PROBLEM TO SOLVE - Each line of the data should be transcribed exactly as given.

Dataset items:
>>>

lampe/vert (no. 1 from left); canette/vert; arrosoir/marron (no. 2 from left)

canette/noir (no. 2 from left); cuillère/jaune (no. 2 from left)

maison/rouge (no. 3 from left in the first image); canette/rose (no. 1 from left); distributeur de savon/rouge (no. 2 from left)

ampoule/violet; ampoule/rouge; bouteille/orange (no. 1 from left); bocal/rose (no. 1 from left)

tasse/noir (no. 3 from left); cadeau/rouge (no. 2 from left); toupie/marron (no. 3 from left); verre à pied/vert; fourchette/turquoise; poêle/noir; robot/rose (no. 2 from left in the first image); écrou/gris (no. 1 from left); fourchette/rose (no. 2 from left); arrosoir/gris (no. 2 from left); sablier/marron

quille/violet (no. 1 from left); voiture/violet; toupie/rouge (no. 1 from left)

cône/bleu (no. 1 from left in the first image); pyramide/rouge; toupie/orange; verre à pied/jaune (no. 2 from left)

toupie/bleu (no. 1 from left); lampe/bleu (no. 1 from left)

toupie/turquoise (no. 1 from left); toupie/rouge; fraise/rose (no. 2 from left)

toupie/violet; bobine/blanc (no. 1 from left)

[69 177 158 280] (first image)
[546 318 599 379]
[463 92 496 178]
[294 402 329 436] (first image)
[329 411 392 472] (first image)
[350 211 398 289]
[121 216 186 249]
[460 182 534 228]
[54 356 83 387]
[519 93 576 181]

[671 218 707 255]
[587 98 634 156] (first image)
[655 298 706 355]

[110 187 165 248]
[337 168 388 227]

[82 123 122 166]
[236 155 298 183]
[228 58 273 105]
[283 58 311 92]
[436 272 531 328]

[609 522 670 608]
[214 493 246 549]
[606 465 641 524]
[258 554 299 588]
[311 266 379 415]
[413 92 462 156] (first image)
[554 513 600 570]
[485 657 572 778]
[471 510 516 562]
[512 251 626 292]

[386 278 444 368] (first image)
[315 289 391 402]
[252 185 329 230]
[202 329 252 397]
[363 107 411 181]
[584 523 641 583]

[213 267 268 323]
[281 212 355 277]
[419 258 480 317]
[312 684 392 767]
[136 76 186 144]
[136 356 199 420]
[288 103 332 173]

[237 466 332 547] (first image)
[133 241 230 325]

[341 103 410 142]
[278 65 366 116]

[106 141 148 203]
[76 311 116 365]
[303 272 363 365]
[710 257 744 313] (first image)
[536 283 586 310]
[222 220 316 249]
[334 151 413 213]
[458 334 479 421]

<<<

THE ANSWER -
lampe/vert (no. 1 from left); canette/vert; arrosoir/marron (no. 2 from left)

canette/noir (no. 2 from left); cuillère/jaune (no. 2 from left)

maison/rouge (no. 3 from left in the first image); canette/rose (no. 1 from left); distributeur de savon/rouge (no. 2 from left)

ampoule/violet; ampoule/rouge; bouteille/orange (no. 1 from left); bocal/rose (no. 1 from left)

tasse/noir (no. 3 from left); cadeau/rouge (no. 2 from left); toupie/marron (no. 3 from left); verre à pied/vert; fourchette/turquoise; poêle/noir; robot/rose (no. 2 from left in the first image); écrou/gris (no. 1 from left); fourchette/rose (no. 2 from left); arrosoir/gris (no. 2 from left); sablier/marron

quille/violet (no. 1 from left); voiture/violet; toupie/rouge (no. 1 from left)

cône/bleu (no. 1 from left in the first image); pyramide/rouge; toupie/orange; verre à pied/jaune (no. 2 from left)

toupie/bleu (no. 1 from left); lampe/bleu (no. 1 from left)

toupie/turquoise (no. 1 from left); toupie/rouge; fraise/rose (no. 2 from left)

toupie/violet; bobine/blanc (no. 1 from left)

[69 177 158 280] (first image)
[546 318 599 379]
[463 92 496 178]
[294 402 329 436] (first image)
[329 411 392 472] (first image)
[350 211 398 289]
[121 216 186 249]
[460 182 534 228]
[54 356 83 387]
[519 93 576 181]

[671 218 707 255]
[587 98 634 156] (first image)
[655 298 706 355]

[110 187 165 248]
[337 168 388 227]

[82 123 122 166]
[236 155 298 183]
[228 58 273 105]
[283 58 311 92]
[436 272 531 328]

[609 522 670 608]
[214 493 246 549]
[606 465 641 524]
[258 554 299 588]
[311 266 379 415]
[413 92 462 156] (first image)
[554 513 600 570]
[485 657 572 778]
[471 510 516 562]
[512 251 626 292]

[386 278 444 368] (first image)
[315 289 391 402]
[252 185 329 230]
[202 329 252 397]
[363 107 411 181]
[584 523 641 583]

[213 267 268 323]
[281 212 355 277]
[419 258 480 317]
[312 684 392 767]
[136 76 186 144]
[136 356 199 420]
[288 103 332 173]

[237 466 332 547] (first image)
[133 241 230 325]

[341 103 410 142]
[278 65 366 116]

[106 141 148 203]
[76 311 116 365]
[303 272 363 365]
[710 257 744 313] (first image)
[536 283 586 310]
[222 220 316 249]
[334 151 413 213]
[458 334 479 421]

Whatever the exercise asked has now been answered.